### What needs to be done
Everything from the line with "(128, 353) = (553, 419): none" to the end of the data is to be retyped exactly, and nothing else.
Source data: Begin
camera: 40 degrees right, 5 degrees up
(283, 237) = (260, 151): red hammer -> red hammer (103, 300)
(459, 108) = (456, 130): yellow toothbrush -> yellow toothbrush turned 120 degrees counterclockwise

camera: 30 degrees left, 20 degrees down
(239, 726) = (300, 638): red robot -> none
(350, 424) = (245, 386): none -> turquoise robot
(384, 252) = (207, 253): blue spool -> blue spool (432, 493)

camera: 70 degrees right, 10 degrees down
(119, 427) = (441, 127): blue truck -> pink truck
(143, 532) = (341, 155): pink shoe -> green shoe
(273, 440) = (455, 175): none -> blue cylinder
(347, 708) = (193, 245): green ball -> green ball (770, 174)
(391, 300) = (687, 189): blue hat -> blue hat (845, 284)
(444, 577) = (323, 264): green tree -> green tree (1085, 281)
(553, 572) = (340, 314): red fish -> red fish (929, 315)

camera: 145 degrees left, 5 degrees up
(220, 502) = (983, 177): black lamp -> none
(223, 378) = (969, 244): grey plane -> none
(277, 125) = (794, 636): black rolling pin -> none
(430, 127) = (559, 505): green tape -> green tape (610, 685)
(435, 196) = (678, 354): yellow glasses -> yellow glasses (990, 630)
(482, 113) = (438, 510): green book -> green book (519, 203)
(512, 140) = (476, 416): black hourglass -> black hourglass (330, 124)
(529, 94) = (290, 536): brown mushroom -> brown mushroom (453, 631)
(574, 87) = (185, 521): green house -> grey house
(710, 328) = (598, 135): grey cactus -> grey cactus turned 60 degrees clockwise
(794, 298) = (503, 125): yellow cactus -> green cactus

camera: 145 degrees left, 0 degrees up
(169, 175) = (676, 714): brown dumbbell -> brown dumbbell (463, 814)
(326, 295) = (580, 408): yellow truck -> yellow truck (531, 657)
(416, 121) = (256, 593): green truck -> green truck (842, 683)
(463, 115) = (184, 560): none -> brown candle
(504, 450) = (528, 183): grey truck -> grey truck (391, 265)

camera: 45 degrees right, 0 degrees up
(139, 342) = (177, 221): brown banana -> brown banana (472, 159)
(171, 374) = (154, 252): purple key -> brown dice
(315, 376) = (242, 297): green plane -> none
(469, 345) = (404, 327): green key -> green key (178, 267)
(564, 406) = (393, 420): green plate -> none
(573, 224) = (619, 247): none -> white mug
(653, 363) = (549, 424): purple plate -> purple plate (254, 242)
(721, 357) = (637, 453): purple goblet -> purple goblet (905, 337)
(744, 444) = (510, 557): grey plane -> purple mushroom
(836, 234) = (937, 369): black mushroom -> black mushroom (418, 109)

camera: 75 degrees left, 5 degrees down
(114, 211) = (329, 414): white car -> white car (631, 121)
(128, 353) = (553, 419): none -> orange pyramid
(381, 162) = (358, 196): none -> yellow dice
Source data: End
### Solution to this task
(128, 353) = (553, 419): none -> orange pyramid
(381, 162) = (358, 196): none -> yellow dice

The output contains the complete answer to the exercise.